Work item - Although the entries contain pictures, only their words should be duplicated exactly.

[Records from a data collection]
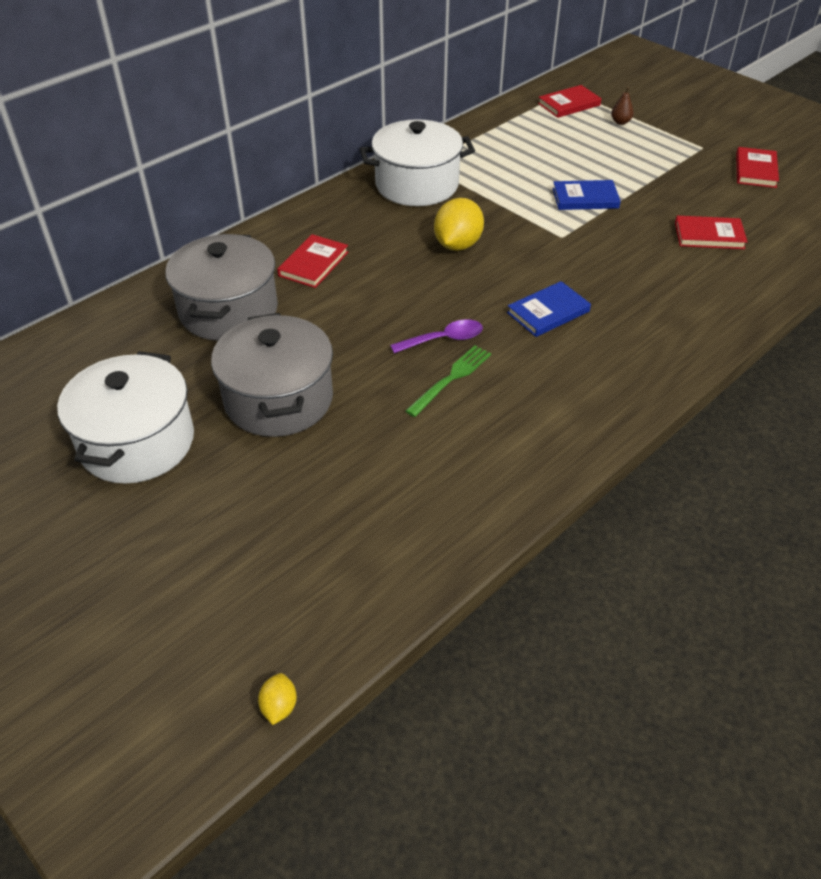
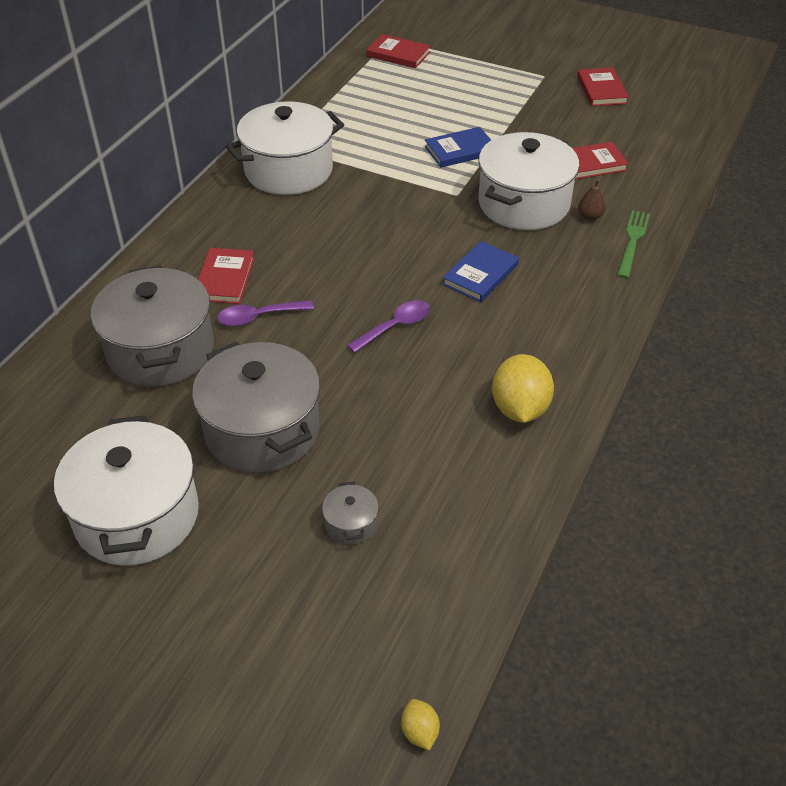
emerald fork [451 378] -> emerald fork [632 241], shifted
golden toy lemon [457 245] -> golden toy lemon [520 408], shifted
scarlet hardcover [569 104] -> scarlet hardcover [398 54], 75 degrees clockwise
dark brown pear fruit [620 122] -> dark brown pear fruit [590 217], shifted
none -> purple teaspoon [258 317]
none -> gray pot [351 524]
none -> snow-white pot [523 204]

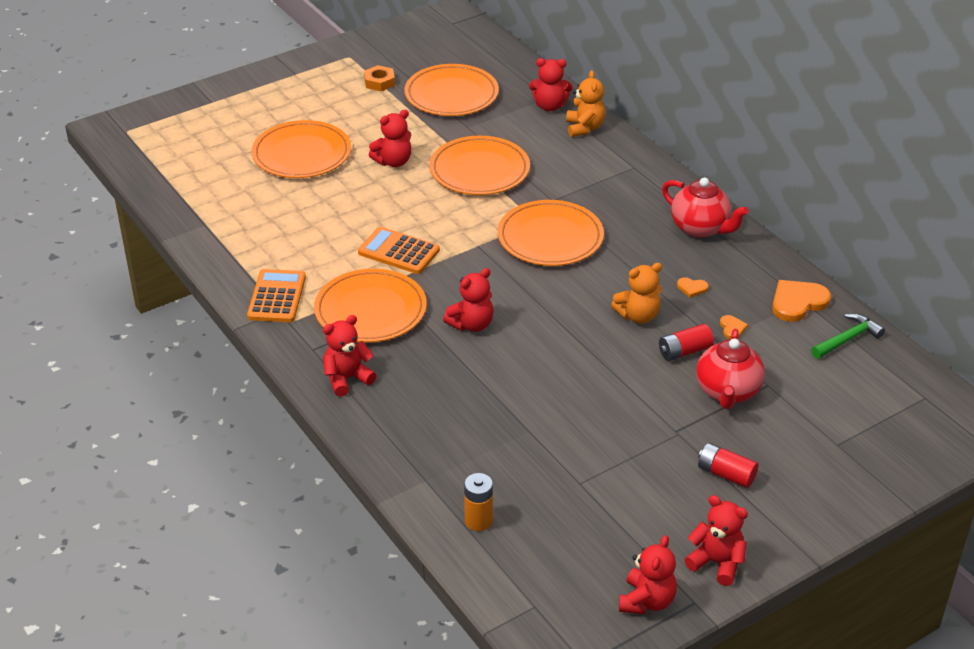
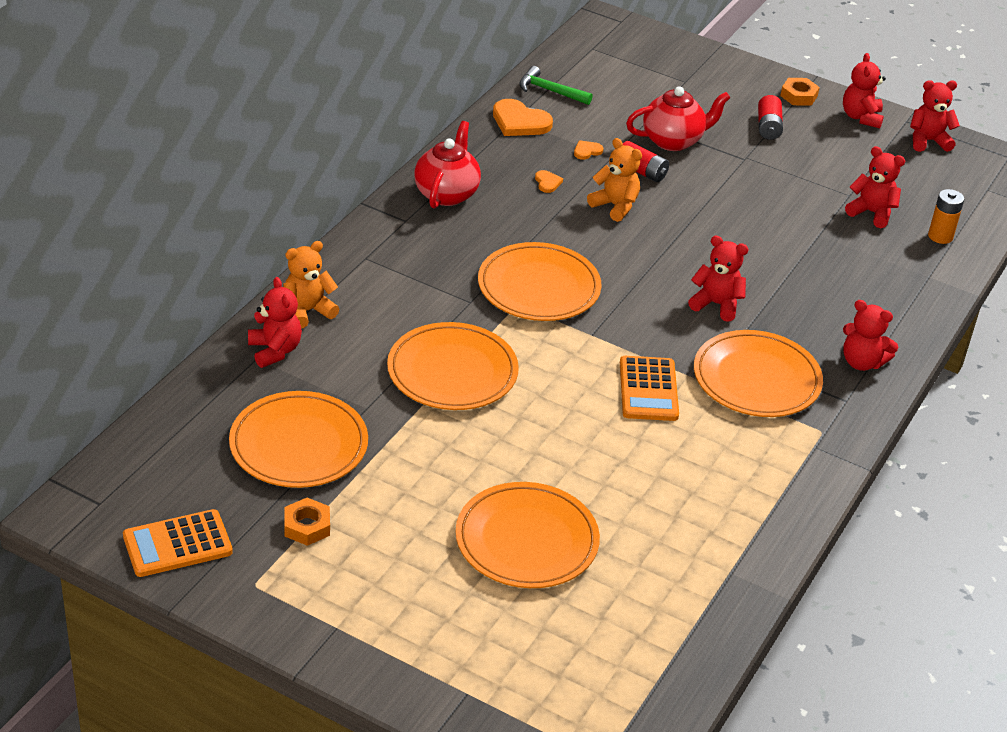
orange-coloured pocket calculator [277 297] -> orange-coloured pocket calculator [177 544], shifted
scarlet stuffed bear [393 162] -> scarlet stuffed bear [871 213], shifted
none -> orange-coloured nut [798 96]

Result of the task -
emerald fork [451 378] -> emerald fork [632 241], shifted
golden toy lemon [457 245] -> golden toy lemon [520 408], shifted
scarlet hardcover [569 104] -> scarlet hardcover [398 54], 75 degrees clockwise
dark brown pear fruit [620 122] -> dark brown pear fruit [590 217], shifted
none -> purple teaspoon [258 317]
none -> gray pot [351 524]
none -> snow-white pot [523 204]

orange-coloured pocket calculator [277 297] -> orange-coloured pocket calculator [177 544], shifted
scarlet stuffed bear [393 162] -> scarlet stuffed bear [871 213], shifted
none -> orange-coloured nut [798 96]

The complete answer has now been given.